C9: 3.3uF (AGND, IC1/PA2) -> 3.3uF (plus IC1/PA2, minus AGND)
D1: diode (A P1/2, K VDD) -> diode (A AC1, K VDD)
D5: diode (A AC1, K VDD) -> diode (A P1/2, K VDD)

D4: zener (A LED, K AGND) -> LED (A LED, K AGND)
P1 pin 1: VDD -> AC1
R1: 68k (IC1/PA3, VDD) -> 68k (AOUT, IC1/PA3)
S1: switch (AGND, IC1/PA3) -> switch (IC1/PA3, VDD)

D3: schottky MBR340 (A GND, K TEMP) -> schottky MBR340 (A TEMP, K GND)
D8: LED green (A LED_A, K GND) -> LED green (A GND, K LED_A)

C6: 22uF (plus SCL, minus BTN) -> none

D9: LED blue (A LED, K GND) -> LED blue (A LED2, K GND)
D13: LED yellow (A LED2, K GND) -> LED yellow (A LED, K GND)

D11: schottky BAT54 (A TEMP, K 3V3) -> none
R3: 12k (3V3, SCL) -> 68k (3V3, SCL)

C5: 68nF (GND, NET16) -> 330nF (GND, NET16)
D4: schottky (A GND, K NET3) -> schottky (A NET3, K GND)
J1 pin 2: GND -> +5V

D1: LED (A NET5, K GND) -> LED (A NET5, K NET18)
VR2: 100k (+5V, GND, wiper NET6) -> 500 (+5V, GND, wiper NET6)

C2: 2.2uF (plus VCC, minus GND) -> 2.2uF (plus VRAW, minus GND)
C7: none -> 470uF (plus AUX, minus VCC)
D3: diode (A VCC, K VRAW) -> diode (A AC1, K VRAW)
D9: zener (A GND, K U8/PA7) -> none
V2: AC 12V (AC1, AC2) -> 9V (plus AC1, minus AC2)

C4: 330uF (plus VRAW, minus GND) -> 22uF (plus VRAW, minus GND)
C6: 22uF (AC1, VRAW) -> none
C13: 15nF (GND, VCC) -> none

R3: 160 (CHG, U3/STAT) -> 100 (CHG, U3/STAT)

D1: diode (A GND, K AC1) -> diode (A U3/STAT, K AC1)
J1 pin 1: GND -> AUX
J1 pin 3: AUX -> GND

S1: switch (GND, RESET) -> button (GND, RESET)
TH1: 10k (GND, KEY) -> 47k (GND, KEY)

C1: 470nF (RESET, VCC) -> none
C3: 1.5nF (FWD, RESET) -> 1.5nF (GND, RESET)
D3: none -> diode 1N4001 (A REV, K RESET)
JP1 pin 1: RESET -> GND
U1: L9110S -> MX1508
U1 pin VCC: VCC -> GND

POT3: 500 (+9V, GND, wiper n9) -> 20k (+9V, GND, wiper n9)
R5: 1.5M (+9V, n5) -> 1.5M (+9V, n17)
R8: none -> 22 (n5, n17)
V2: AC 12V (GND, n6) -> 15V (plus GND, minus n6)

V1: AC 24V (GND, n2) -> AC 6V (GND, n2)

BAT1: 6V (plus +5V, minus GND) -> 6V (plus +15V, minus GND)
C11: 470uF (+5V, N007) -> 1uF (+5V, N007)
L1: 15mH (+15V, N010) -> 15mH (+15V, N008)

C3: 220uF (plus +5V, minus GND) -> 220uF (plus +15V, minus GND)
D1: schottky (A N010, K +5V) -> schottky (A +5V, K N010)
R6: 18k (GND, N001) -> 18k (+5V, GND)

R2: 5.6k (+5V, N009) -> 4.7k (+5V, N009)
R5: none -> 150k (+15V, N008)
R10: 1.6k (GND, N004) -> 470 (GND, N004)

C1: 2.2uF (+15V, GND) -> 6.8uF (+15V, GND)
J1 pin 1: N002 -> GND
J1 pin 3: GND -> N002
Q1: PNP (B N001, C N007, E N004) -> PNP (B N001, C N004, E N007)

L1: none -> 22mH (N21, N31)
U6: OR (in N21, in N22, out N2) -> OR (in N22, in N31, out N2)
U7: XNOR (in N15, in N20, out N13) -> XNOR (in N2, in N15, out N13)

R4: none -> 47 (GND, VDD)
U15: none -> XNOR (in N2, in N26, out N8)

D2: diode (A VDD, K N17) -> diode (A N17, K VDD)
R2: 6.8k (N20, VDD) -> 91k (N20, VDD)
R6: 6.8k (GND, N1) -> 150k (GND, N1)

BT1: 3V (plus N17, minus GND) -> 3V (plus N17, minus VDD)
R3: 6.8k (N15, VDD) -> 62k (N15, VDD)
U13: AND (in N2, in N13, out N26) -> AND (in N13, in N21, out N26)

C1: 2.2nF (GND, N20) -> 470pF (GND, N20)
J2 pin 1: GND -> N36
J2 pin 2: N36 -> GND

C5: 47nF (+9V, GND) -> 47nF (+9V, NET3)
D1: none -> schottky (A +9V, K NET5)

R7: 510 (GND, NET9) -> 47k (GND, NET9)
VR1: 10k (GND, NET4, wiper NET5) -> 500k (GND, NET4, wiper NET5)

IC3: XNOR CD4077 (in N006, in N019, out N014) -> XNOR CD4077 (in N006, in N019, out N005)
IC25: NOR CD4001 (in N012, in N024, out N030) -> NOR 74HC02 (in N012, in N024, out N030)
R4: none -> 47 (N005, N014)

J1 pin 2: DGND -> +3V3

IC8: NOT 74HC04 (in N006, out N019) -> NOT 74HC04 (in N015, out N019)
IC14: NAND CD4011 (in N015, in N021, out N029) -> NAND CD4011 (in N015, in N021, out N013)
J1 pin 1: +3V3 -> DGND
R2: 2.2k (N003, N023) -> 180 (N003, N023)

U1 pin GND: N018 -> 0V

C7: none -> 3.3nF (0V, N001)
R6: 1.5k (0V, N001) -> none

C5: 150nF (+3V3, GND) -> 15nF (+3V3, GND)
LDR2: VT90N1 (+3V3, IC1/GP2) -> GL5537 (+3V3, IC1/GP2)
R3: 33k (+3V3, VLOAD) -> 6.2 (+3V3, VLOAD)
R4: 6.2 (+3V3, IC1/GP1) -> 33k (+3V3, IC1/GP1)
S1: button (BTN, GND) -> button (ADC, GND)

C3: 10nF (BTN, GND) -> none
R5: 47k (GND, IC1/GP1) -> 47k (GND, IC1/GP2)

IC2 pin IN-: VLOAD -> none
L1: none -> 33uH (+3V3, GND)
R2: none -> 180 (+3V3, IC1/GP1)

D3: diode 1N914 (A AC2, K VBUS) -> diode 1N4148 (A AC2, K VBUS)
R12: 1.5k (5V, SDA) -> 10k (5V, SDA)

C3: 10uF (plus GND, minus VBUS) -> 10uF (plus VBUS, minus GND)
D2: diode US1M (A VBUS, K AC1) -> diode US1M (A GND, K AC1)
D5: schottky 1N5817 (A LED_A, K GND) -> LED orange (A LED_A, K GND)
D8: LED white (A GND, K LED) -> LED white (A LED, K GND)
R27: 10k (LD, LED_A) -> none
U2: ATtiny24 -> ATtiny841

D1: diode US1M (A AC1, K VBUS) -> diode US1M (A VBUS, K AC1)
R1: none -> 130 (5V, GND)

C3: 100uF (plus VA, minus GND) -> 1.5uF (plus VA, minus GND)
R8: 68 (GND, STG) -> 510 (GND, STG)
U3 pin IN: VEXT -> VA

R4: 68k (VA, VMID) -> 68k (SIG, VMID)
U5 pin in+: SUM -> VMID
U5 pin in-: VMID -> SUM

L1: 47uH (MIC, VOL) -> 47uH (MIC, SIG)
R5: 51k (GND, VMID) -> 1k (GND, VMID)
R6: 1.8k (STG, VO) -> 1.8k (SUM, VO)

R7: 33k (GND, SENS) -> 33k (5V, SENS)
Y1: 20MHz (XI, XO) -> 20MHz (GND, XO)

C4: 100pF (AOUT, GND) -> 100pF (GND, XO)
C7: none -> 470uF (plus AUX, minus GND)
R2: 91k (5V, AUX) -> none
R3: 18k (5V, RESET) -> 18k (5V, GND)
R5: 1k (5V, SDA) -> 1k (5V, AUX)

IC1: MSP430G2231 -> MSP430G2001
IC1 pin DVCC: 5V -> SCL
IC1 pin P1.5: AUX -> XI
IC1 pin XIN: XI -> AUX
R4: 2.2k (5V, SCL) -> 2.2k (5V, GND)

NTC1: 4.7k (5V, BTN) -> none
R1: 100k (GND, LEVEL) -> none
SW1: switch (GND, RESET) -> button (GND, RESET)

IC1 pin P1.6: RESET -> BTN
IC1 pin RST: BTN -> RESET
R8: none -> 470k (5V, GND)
******************************
* Task brief
Your answer should consist of the lines above that hold the word "TEMP".

* Solution to this task
D3: schottky MBR340 (A GND, K TEMP) -> schottky MBR340 (A TEMP, K GND)
D11: schottky BAT54 (A TEMP, K 3V3) -> none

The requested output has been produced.